Task description: Restate word for word the lines beginning with the one that contains "T3: NMOS BS170" and ending at the bottom of the records below, both included.
Provided records Start Marker
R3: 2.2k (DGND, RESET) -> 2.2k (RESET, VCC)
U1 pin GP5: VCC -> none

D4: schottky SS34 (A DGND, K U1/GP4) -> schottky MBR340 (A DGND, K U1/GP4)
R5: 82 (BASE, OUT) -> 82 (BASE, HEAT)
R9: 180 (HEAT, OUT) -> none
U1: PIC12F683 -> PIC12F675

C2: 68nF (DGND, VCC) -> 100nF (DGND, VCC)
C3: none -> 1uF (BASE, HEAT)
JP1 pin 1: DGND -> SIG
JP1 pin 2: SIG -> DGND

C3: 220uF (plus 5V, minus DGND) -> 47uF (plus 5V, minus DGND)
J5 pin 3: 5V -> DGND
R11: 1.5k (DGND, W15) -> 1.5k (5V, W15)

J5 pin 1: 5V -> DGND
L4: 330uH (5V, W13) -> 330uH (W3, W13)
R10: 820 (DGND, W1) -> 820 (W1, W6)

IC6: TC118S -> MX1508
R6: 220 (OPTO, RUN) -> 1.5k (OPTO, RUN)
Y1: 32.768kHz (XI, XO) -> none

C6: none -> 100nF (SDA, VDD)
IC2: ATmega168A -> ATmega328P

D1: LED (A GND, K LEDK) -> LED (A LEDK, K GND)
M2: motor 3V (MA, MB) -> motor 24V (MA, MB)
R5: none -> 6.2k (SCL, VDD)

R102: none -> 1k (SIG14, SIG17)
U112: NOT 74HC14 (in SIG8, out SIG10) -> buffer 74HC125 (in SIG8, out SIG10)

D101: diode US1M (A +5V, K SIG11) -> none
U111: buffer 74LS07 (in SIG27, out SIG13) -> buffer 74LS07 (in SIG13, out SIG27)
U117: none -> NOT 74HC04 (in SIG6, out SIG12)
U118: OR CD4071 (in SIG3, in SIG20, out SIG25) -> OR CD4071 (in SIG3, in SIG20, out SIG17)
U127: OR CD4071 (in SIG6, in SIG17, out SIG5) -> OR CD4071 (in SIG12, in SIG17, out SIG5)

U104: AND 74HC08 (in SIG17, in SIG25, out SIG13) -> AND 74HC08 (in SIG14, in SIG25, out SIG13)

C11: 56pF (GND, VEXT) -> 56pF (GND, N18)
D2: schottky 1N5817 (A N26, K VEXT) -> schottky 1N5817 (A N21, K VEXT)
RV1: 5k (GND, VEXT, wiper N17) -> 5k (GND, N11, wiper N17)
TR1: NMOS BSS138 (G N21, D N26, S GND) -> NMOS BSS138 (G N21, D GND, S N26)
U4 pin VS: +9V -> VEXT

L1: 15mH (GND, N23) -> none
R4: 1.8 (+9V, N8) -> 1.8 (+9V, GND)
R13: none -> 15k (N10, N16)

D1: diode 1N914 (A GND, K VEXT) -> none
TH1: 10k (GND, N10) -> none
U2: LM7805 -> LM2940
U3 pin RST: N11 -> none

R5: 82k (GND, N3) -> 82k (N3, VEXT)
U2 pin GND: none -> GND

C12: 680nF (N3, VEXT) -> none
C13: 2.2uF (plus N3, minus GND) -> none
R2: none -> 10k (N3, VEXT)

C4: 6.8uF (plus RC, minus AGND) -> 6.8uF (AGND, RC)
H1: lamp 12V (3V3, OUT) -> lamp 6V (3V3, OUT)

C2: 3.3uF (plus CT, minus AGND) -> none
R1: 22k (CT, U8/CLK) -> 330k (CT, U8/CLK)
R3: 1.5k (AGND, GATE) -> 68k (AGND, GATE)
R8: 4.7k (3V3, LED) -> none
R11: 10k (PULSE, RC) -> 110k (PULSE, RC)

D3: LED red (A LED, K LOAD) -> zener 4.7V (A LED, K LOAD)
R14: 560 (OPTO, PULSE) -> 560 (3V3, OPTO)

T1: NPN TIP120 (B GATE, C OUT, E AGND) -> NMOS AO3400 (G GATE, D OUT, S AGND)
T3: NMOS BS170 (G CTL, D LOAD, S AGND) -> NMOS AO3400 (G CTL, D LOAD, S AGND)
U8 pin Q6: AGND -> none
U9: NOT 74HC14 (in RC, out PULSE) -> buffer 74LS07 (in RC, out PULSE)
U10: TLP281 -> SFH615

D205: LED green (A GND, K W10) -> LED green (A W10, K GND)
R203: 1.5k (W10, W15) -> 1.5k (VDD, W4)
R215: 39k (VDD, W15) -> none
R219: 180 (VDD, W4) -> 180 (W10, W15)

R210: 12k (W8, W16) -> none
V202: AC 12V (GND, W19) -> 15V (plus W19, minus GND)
Provided records End Marker
Problem solution:
T3: NMOS BS170 (G CTL, D LOAD, S AGND) -> NMOS AO3400 (G CTL, D LOAD, S AGND)
U8 pin Q6: AGND -> none
U9: NOT 74HC14 (in RC, out PULSE) -> buffer 74LS07 (in RC, out PULSE)
U10: TLP281 -> SFH615

D205: LED green (A GND, K W10) -> LED green (A W10, K GND)
R203: 1.5k (W10, W15) -> 1.5k (VDD, W4)
R215: 39k (VDD, W15) -> none
R219: 180 (VDD, W4) -> 180 (W10, W15)

R210: 12k (W8, W16) -> none
V202: AC 12V (GND, W19) -> 15V (plus W19, minus GND)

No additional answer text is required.